- _DATASET CONTENT_
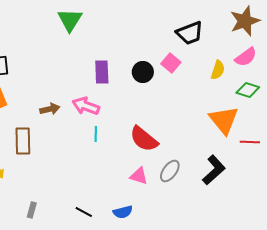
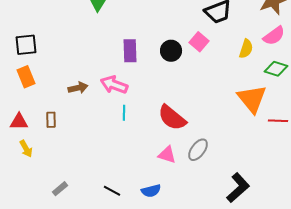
brown rectangle: (23, 141) -> (51, 120), size x0.6
black L-shape: (214, 170) -> (238, 188), moved
gray rectangle: (32, 210) -> (60, 189), turned 35

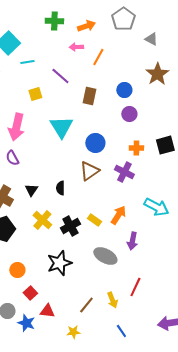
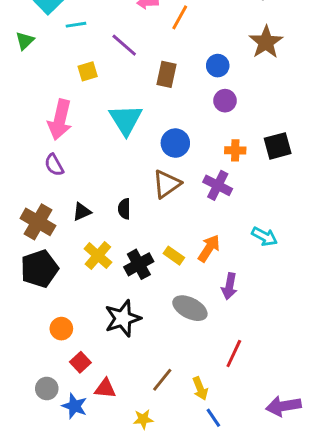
black triangle: (31, 190) -> (82, 212), turned 32
cyan arrow: (156, 207) -> (264, 237), size x0.7
yellow arrow: (112, 300) -> (200, 389), moved

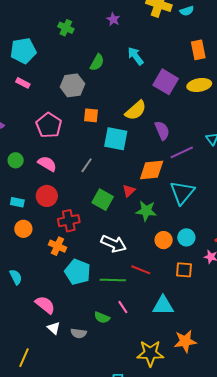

- _YOUR TASK_
When you repeat the data, keep it exact and drop every picture.

- _ANSWER SECTION_
brown rectangle: (23, 141) -> (51, 120), size x0.6
black L-shape: (214, 170) -> (238, 188), moved
gray rectangle: (32, 210) -> (60, 189), turned 35

black triangle: (31, 190) -> (82, 212), turned 32
cyan arrow: (156, 207) -> (264, 237), size x0.7
yellow arrow: (112, 300) -> (200, 389), moved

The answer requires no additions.